The task
Print this span of the material below exactly: the line with "DIGITS pin CLK: D27 -> D19", the line with "RGB pin G: D2 -> D9", and every line between them, but nothing else.
Segment Open
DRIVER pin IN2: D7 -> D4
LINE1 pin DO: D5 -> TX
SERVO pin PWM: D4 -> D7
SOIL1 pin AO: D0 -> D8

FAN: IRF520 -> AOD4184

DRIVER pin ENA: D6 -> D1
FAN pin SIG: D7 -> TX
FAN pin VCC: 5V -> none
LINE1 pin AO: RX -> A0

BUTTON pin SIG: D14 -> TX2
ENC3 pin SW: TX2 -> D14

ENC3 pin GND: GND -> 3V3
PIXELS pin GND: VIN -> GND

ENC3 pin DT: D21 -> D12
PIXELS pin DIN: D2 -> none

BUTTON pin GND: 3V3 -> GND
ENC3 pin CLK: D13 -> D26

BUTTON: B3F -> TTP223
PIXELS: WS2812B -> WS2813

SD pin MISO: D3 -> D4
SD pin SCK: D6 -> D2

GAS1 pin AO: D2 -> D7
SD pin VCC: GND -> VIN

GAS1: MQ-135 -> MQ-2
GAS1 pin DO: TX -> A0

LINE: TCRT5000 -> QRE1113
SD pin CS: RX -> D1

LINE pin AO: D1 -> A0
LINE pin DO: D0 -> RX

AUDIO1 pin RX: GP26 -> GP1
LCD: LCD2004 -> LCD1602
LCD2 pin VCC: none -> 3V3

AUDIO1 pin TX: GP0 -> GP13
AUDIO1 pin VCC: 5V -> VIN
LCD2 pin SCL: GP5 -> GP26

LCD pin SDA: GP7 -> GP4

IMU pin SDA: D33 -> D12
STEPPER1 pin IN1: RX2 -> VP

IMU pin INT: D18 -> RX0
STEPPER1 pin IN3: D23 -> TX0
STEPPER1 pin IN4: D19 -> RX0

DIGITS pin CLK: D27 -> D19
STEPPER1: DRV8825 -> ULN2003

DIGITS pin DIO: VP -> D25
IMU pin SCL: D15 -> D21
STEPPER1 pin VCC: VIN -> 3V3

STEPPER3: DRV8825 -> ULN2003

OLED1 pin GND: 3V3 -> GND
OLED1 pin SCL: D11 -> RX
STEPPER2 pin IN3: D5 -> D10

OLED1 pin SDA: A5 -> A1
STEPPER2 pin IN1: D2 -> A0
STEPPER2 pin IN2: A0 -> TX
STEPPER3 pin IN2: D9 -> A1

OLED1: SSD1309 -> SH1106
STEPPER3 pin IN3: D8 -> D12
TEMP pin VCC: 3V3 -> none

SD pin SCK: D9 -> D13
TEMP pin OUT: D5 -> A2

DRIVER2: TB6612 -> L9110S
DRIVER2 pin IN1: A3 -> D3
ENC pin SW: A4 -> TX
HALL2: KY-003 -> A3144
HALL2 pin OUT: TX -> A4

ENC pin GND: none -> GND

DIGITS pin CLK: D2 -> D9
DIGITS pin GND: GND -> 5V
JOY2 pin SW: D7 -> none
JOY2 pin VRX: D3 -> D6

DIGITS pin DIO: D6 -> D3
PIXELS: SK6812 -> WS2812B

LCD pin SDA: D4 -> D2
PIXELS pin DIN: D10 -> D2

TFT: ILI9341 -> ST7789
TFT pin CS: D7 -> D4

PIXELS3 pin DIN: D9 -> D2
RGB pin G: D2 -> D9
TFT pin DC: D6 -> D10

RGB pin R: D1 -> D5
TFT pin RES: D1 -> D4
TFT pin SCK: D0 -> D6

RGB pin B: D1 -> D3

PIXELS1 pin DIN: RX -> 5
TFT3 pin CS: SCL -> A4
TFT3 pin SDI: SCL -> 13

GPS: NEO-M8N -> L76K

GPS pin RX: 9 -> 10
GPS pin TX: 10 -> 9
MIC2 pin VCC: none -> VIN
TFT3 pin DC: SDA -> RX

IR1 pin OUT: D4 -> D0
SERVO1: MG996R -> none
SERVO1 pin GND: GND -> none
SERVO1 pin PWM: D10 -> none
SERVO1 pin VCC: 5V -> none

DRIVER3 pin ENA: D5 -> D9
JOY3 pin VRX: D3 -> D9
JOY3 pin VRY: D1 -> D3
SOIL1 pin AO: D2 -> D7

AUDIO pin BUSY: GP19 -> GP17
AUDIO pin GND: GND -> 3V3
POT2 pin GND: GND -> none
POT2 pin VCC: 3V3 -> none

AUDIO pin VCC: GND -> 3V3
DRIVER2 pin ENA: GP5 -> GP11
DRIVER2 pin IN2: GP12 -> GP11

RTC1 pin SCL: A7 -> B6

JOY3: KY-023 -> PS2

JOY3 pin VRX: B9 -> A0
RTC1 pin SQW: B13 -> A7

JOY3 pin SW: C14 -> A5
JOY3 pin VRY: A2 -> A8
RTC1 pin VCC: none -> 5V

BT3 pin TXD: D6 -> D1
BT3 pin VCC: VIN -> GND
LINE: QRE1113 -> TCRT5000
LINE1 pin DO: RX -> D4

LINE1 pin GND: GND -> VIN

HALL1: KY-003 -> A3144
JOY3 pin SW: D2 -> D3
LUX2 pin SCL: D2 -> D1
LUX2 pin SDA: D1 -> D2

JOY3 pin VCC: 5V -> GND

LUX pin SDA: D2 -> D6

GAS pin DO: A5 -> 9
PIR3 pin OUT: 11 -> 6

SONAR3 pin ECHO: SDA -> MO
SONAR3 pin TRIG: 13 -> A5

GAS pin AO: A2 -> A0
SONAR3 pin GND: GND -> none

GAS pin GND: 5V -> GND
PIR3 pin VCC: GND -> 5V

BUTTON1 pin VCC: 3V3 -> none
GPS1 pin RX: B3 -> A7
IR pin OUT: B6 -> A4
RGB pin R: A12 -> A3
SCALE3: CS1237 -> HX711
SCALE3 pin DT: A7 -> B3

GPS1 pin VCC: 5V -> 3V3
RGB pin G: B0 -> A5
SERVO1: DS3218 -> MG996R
Segment Closed
Solution for this exercise
DIGITS pin CLK: D27 -> D19
STEPPER1: DRV8825 -> ULN2003

DIGITS pin DIO: VP -> D25
IMU pin SCL: D15 -> D21
STEPPER1 pin VCC: VIN -> 3V3

STEPPER3: DRV8825 -> ULN2003

OLED1 pin GND: 3V3 -> GND
OLED1 pin SCL: D11 -> RX
STEPPER2 pin IN3: D5 -> D10

OLED1 pin SDA: A5 -> A1
STEPPER2 pin IN1: D2 -> A0
STEPPER2 pin IN2: A0 -> TX
STEPPER3 pin IN2: D9 -> A1

OLED1: SSD1309 -> SH1106
STEPPER3 pin IN3: D8 -> D12
TEMP pin VCC: 3V3 -> none

SD pin SCK: D9 -> D13
TEMP pin OUT: D5 -> A2

DRIVER2: TB6612 -> L9110S
DRIVER2 pin IN1: A3 -> D3
ENC pin SW: A4 -> TX
HALL2: KY-003 -> A3144
HALL2 pin OUT: TX -> A4

ENC pin GND: none -> GND

DIGITS pin CLK: D2 -> D9
DIGITS pin GND: GND -> 5V
JOY2 pin SW: D7 -> none
JOY2 pin VRX: D3 -> D6

DIGITS pin DIO: D6 -> D3
PIXELS: SK6812 -> WS2812B

LCD pin SDA: D4 -> D2
PIXELS pin DIN: D10 -> D2

TFT: ILI9341 -> ST7789
TFT pin CS: D7 -> D4

PIXELS3 pin DIN: D9 -> D2
RGB pin G: D2 -> D9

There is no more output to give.